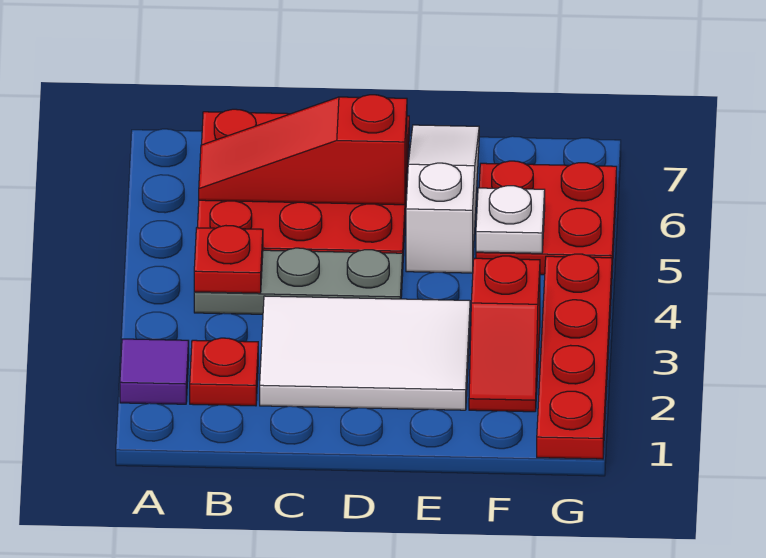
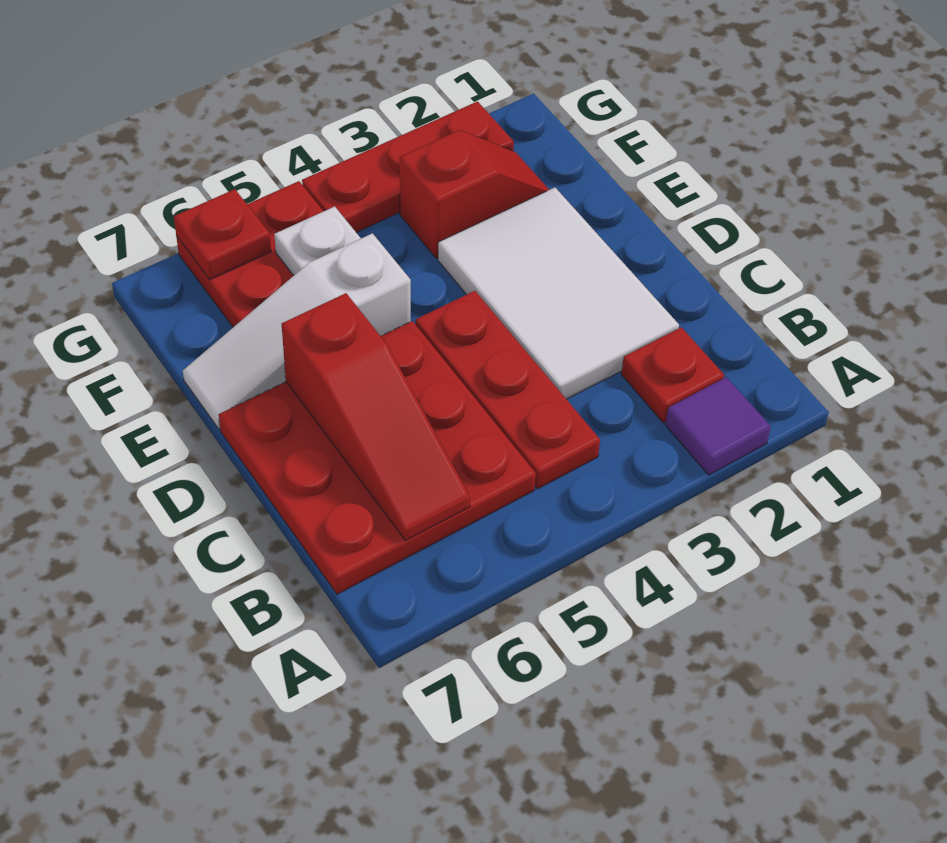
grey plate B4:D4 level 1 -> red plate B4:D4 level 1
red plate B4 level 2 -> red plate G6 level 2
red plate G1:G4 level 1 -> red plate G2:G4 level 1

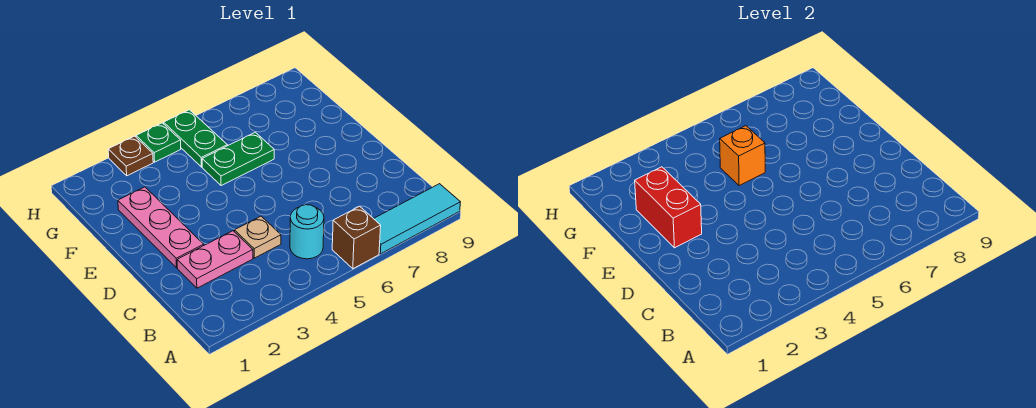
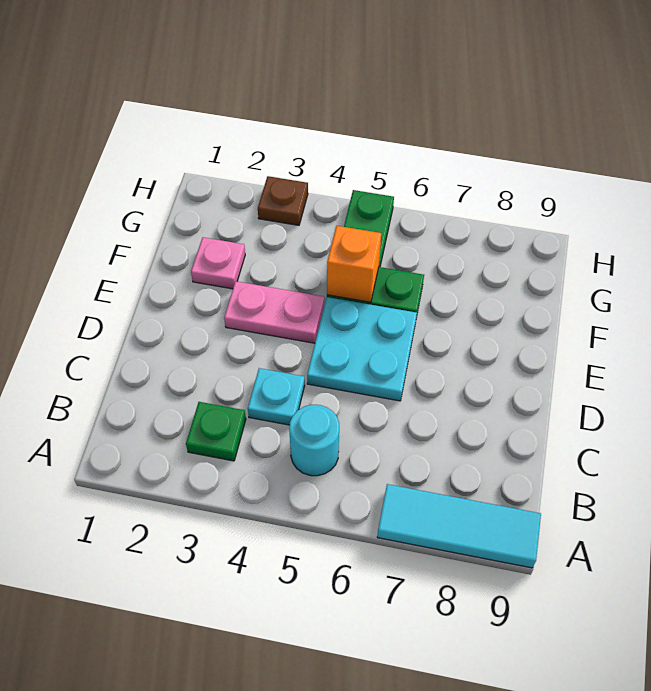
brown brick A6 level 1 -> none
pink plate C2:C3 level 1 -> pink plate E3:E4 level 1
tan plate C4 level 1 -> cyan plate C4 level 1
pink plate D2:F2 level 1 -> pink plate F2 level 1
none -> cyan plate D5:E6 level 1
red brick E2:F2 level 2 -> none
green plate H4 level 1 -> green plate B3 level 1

ASSIGNMENT:
This exercise calls for the records to be given again exactly, without the images.

RESULT:
grey plate B4:D4 level 1 -> red plate B4:D4 level 1
red plate B4 level 2 -> red plate G6 level 2
red plate G1:G4 level 1 -> red plate G2:G4 level 1

brown brick A6 level 1 -> none
pink plate C2:C3 level 1 -> pink plate E3:E4 level 1
tan plate C4 level 1 -> cyan plate C4 level 1
pink plate D2:F2 level 1 -> pink plate F2 level 1
none -> cyan plate D5:E6 level 1
red brick E2:F2 level 2 -> none
green plate H4 level 1 -> green plate B3 level 1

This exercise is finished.